ASSIGNMENT => Would you copy out each line of the records below that includes the word "grau"?

RECORDS FOR THE TASK =>
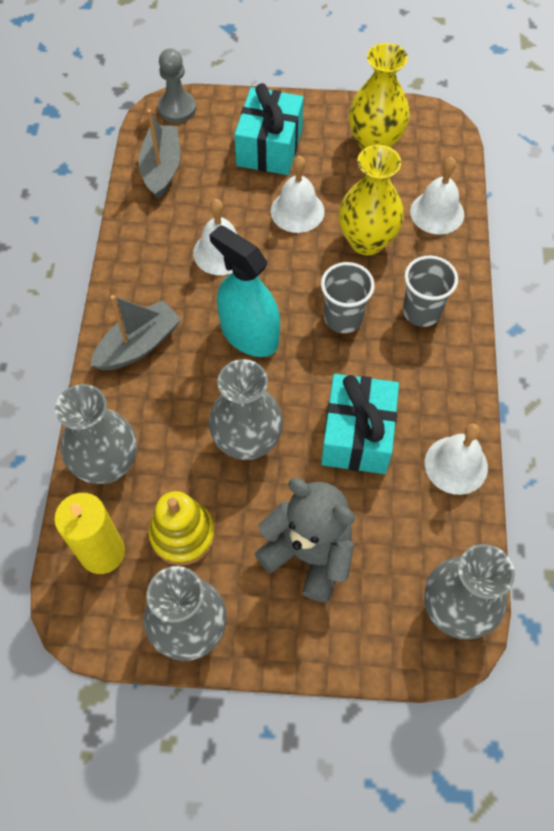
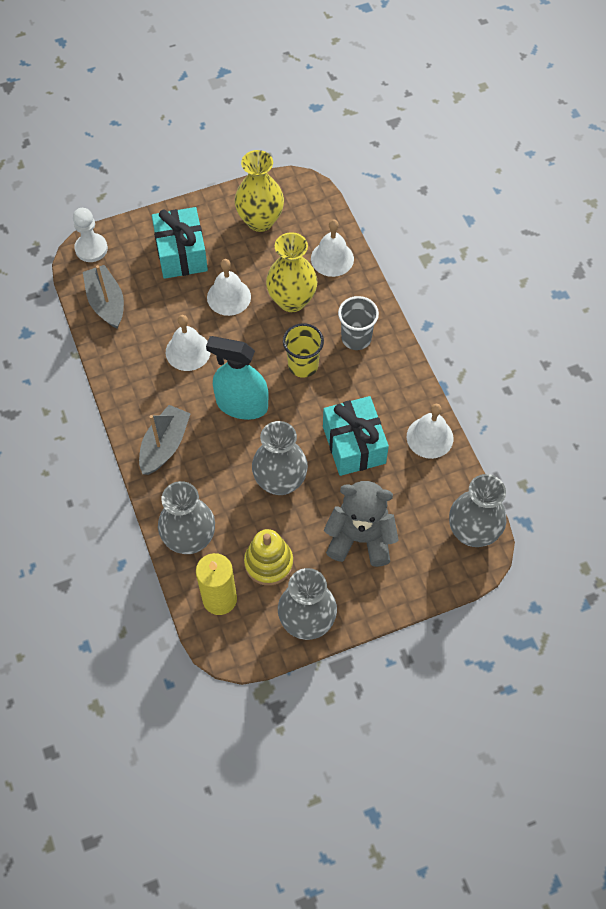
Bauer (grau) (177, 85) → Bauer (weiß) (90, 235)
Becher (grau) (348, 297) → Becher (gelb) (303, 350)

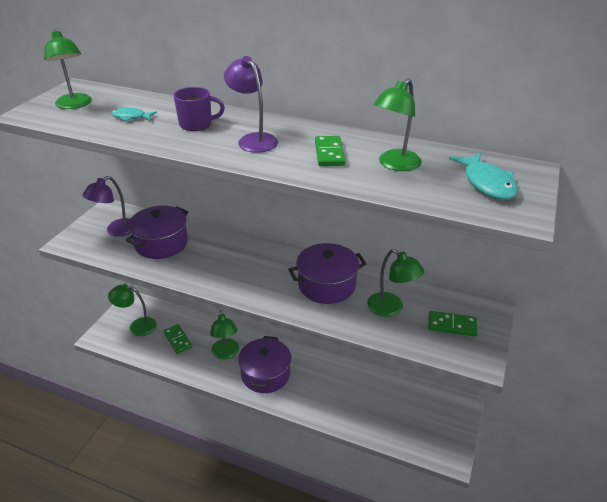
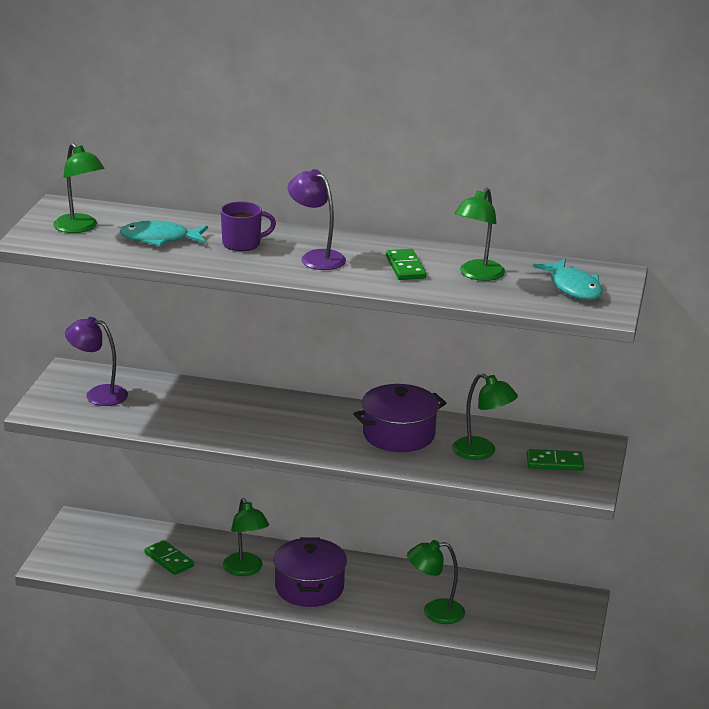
Kochtopf (lila) (157, 232) → -
Lampe (grün) (132, 310) → Lampe (grün) (436, 582), relocated
Lampe (lila) (106, 206) → Lampe (lila) (96, 361), 75 degrees clockwise
Fisch (türkis) (134, 114) → Fisch (türkis) (164, 233), x1.65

TASK ANSWER =>
Bauer (grau) (177, 85) → Bauer (weiß) (90, 235)
Becher (grau) (348, 297) → Becher (gelb) (303, 350)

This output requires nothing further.